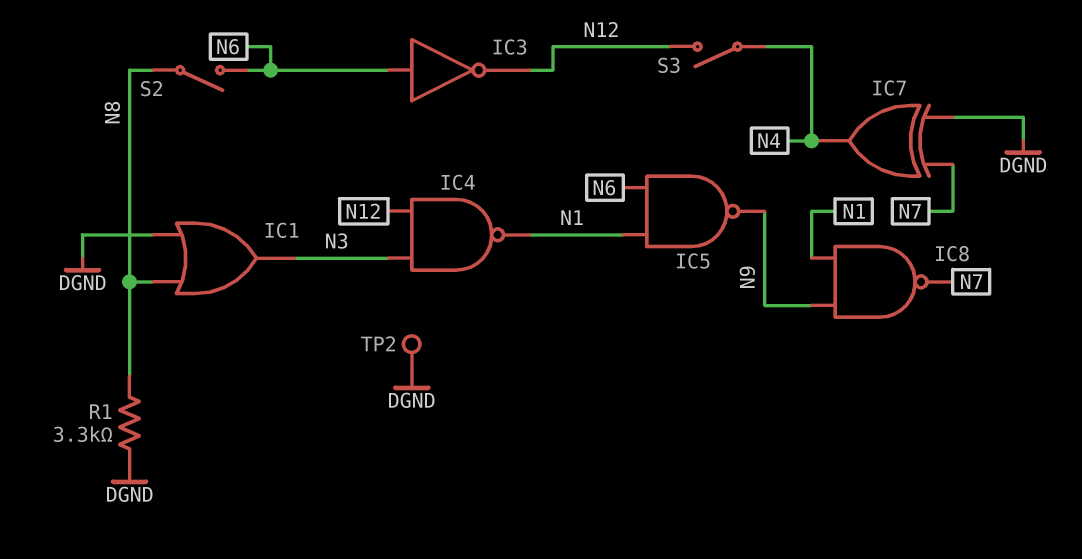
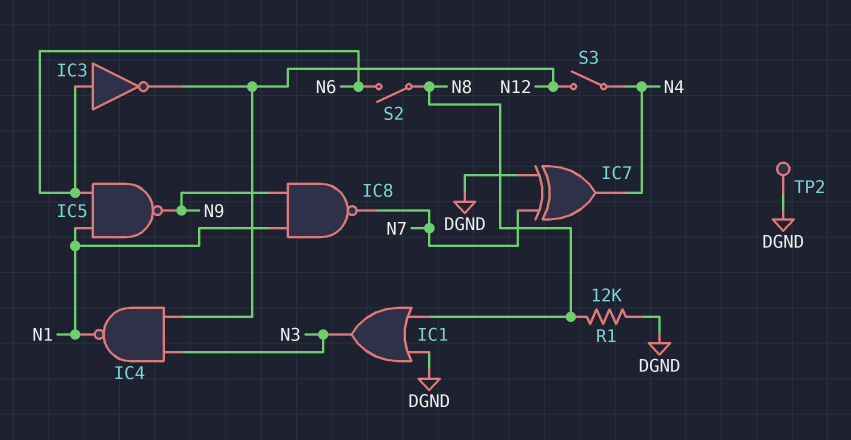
R1: 3.3k (DGND, N8) -> 12k (DGND, N8)

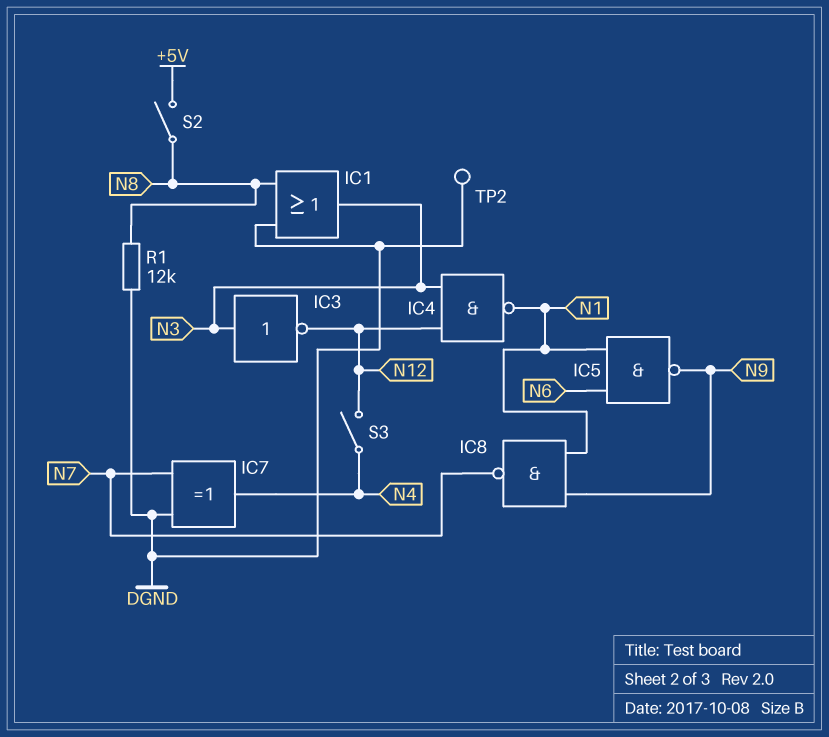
IC3: NOT (in N6, out N12) -> NOT (in N3, out N12)
S2: switch (N6, N8) -> switch (+5V, N8)

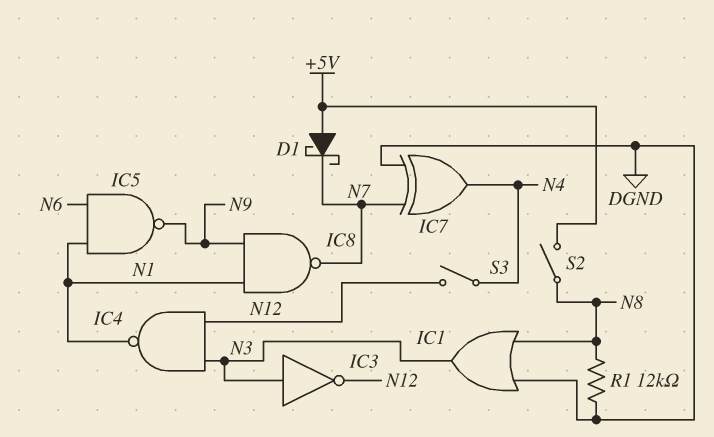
D1: none -> schottky (A +5V, K N7)
TP2: test point (DGND) -> none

________________________________________

▸ **TRY IT**: Your copy of the data should match it exactly, apart from the images, which are omitted.

▸ **RESULT**:
R1: 3.3k (DGND, N8) -> 12k (DGND, N8)

IC3: NOT (in N6, out N12) -> NOT (in N3, out N12)
S2: switch (N6, N8) -> switch (+5V, N8)

D1: none -> schottky (A +5V, K N7)
TP2: test point (DGND) -> none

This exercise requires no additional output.